• Exercise directions:
The entries below should appear again in your reply, word for word.

──────── Extracted information

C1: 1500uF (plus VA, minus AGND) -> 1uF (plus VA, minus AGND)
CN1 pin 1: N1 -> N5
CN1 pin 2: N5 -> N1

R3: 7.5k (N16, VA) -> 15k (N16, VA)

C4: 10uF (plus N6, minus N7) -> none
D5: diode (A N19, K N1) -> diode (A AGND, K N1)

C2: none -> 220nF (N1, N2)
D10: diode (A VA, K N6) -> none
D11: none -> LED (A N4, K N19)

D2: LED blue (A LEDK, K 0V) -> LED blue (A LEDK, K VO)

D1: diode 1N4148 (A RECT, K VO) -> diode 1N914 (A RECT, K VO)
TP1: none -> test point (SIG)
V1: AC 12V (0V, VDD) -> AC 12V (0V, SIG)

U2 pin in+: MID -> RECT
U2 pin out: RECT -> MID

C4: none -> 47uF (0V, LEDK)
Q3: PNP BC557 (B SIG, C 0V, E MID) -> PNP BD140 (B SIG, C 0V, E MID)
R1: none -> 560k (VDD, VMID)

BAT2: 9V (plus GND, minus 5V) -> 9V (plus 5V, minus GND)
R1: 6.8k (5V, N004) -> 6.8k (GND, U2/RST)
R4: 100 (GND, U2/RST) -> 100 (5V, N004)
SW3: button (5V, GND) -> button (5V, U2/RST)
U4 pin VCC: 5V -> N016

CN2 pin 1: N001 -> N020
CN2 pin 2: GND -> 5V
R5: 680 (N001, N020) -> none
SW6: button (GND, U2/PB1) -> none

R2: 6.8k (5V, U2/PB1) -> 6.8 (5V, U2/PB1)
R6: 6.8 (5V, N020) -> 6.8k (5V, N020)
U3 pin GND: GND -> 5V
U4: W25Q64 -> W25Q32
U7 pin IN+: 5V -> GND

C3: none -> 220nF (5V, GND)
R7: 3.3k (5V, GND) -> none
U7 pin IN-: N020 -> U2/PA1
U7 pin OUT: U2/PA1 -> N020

────────────────

• Solution for this problem:
C1: 1500uF (plus VA, minus AGND) -> 1uF (plus VA, minus AGND)
CN1 pin 1: N1 -> N5
CN1 pin 2: N5 -> N1

R3: 7.5k (N16, VA) -> 15k (N16, VA)

C4: 10uF (plus N6, minus N7) -> none
D5: diode (A N19, K N1) -> diode (A AGND, K N1)

C2: none -> 220nF (N1, N2)
D10: diode (A VA, K N6) -> none
D11: none -> LED (A N4, K N19)

D2: LED blue (A LEDK, K 0V) -> LED blue (A LEDK, K VO)

D1: diode 1N4148 (A RECT, K VO) -> diode 1N914 (A RECT, K VO)
TP1: none -> test point (SIG)
V1: AC 12V (0V, VDD) -> AC 12V (0V, SIG)

U2 pin in+: MID -> RECT
U2 pin out: RECT -> MID

C4: none -> 47uF (0V, LEDK)
Q3: PNP BC557 (B SIG, C 0V, E MID) -> PNP BD140 (B SIG, C 0V, E MID)
R1: none -> 560k (VDD, VMID)

BAT2: 9V (plus GND, minus 5V) -> 9V (plus 5V, minus GND)
R1: 6.8k (5V, N004) -> 6.8k (GND, U2/RST)
R4: 100 (GND, U2/RST) -> 100 (5V, N004)
SW3: button (5V, GND) -> button (5V, U2/RST)
U4 pin VCC: 5V -> N016

CN2 pin 1: N001 -> N020
CN2 pin 2: GND -> 5V
R5: 680 (N001, N020) -> none
SW6: button (GND, U2/PB1) -> none

R2: 6.8k (5V, U2/PB1) -> 6.8 (5V, U2/PB1)
R6: 6.8 (5V, N020) -> 6.8k (5V, N020)
U3 pin GND: GND -> 5V
U4: W25Q64 -> W25Q32
U7 pin IN+: 5V -> GND

C3: none -> 220nF (5V, GND)
R7: 3.3k (5V, GND) -> none
U7 pin IN-: N020 -> U2/PA1
U7 pin OUT: U2/PA1 -> N020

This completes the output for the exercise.